How to complete this task:
Every entry below should be repeated exactly; the pictures should not.

Exercise materials:
-=-=-=-=-
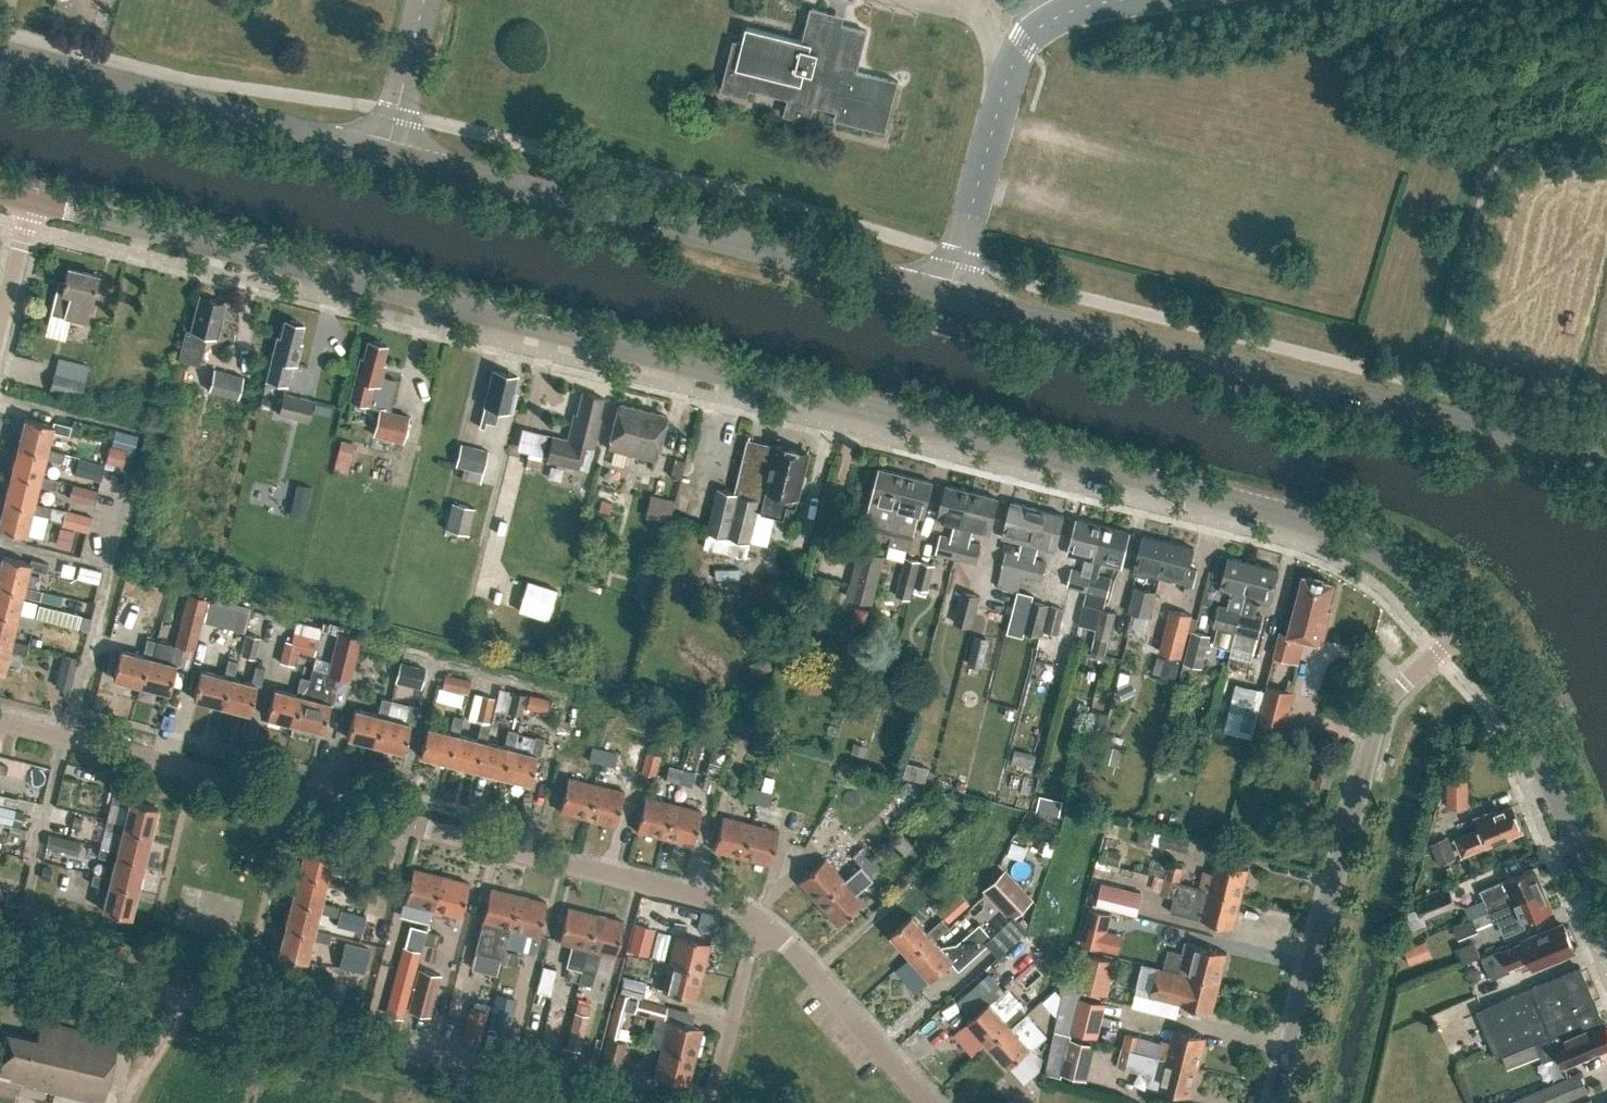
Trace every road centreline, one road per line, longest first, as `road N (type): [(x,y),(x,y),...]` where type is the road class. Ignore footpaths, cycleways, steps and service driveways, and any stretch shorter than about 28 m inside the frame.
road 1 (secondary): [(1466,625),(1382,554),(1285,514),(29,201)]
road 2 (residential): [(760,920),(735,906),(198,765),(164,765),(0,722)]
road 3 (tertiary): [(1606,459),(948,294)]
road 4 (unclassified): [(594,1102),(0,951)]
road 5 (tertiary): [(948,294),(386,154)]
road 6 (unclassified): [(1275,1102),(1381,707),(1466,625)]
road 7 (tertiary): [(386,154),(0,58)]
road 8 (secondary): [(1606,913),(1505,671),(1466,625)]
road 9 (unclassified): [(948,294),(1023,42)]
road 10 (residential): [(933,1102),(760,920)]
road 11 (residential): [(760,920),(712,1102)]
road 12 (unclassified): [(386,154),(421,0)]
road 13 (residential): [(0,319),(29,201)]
-=-=-=-=-
Solution to this problem:
Trace every road centreline, one road per line, longest first, as `road N (type): [(x,y),(x,y),...]` where type is the road class. Ignore footpaths, cycleways, steps and service driveways, and any stretch shorter than about 28 m inside the frame.
road 1 (secondary): [(1466,625),(1382,554),(1285,514),(29,201)]
road 2 (residential): [(760,920),(735,906),(198,765),(164,765),(0,722)]
road 3 (tertiary): [(1606,459),(948,294)]
road 4 (unclassified): [(594,1102),(0,951)]
road 5 (tertiary): [(948,294),(386,154)]
road 6 (unclassified): [(1275,1102),(1381,707),(1466,625)]
road 7 (tertiary): [(386,154),(0,58)]
road 8 (secondary): [(1606,913),(1505,671),(1466,625)]
road 9 (unclassified): [(948,294),(1023,42)]
road 10 (residential): [(933,1102),(760,920)]
road 11 (residential): [(760,920),(712,1102)]
road 12 (unclassified): [(386,154),(421,0)]
road 13 (residential): [(0,319),(29,201)]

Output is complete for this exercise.